**YOUR INSTRUCTIONS**
Copy each line of the data beneath in which the word "plus" appears.

Edit tracking data

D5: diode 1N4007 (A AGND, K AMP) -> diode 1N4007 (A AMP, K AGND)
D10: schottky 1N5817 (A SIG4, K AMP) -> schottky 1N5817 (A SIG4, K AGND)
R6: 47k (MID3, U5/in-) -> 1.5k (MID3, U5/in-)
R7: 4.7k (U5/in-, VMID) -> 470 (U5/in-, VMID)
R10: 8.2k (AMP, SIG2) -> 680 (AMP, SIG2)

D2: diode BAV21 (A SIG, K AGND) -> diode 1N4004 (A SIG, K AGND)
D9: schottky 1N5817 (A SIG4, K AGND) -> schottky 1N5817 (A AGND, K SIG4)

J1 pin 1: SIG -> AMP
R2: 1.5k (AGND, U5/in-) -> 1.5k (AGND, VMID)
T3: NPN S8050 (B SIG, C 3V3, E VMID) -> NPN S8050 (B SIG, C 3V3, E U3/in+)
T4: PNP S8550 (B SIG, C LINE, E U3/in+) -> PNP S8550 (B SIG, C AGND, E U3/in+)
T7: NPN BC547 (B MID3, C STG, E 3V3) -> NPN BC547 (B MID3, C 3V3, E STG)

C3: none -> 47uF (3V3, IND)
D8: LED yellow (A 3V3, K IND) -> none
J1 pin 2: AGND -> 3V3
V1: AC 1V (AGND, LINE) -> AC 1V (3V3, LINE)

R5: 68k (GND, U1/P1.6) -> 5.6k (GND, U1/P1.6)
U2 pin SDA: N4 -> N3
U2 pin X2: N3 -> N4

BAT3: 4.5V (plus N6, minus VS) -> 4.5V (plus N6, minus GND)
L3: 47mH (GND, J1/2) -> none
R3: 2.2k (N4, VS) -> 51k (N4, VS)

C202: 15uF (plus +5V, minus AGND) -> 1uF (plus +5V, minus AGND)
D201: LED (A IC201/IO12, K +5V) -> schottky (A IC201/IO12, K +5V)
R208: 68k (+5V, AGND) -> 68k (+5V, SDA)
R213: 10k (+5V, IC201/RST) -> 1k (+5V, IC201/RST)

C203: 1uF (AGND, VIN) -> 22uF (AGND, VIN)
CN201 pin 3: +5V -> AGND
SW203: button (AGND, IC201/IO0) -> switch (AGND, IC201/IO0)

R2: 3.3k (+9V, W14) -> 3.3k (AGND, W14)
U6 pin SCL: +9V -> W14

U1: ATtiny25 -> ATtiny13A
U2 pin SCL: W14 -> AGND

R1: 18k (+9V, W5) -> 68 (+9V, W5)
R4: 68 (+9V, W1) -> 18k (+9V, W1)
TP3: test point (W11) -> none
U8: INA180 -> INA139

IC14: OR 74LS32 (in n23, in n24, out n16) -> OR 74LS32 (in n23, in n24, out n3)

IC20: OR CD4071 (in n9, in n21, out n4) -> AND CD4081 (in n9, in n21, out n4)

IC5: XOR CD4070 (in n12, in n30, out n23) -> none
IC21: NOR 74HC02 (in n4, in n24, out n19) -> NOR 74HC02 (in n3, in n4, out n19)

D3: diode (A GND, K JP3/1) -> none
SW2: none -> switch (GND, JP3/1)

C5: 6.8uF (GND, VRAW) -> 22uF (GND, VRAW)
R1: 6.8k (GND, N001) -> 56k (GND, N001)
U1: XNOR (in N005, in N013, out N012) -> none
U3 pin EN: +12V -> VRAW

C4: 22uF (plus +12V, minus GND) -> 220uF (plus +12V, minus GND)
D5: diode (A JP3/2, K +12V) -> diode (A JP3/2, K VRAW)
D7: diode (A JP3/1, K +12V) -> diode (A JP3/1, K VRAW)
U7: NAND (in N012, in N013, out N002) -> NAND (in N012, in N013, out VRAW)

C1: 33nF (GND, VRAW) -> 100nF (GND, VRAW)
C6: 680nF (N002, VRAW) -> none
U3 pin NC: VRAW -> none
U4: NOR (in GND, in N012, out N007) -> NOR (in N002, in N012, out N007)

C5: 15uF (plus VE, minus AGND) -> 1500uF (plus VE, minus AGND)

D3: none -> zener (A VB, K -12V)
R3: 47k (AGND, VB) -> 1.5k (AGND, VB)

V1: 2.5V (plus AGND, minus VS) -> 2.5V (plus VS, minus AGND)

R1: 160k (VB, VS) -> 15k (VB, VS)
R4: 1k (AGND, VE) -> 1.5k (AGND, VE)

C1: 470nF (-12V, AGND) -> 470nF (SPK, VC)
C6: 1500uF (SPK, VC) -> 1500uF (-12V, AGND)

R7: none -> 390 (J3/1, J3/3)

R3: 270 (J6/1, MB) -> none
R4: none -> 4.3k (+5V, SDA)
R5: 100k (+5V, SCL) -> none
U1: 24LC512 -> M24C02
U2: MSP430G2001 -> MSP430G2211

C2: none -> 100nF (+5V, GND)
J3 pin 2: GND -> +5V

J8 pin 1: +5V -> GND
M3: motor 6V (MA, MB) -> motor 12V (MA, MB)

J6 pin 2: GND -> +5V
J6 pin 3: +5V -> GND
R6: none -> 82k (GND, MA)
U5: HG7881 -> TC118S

**RESPONSE BELOW**
BAT3: 4.5V (plus N6, minus VS) -> 4.5V (plus N6, minus GND)
C202: 15uF (plus +5V, minus AGND) -> 1uF (plus +5V, minus AGND)
C4: 22uF (plus +12V, minus GND) -> 220uF (plus +12V, minus GND)
C5: 15uF (plus VE, minus AGND) -> 1500uF (plus VE, minus AGND)
V1: 2.5V (plus AGND, minus VS) -> 2.5V (plus VS, minus AGND)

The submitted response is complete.